§ **PROBLEM**
Would you return the entries below exactly from the line containing "blue ellipse: (353, 294)" onward, ending with the final line and including it, and nothing else?

§ **ENTRIES SHOWN**
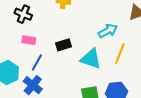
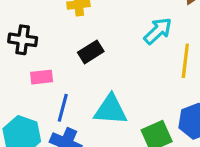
black rectangle: (63, 45) -> (91, 52), moved
cyan triangle: (91, 59) -> (111, 110), moved

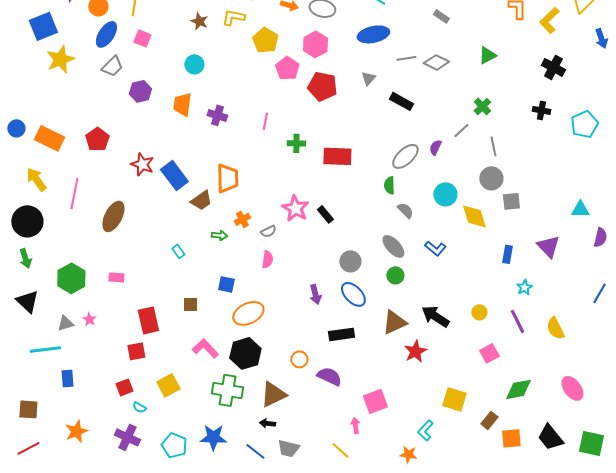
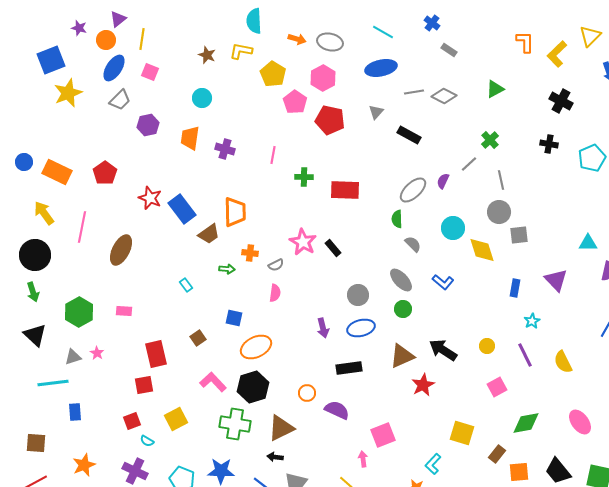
orange cross: (242, 219) -> (250, 253), turned 35
blue ellipse: (353, 294) -> (361, 328), turned -60
brown square: (190, 304) -> (198, 338), turned -35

§ **SOLUTION TO THIS PROBLEM**
blue ellipse: (353, 294) -> (361, 328), turned -60
brown square: (190, 304) -> (198, 338), turned -35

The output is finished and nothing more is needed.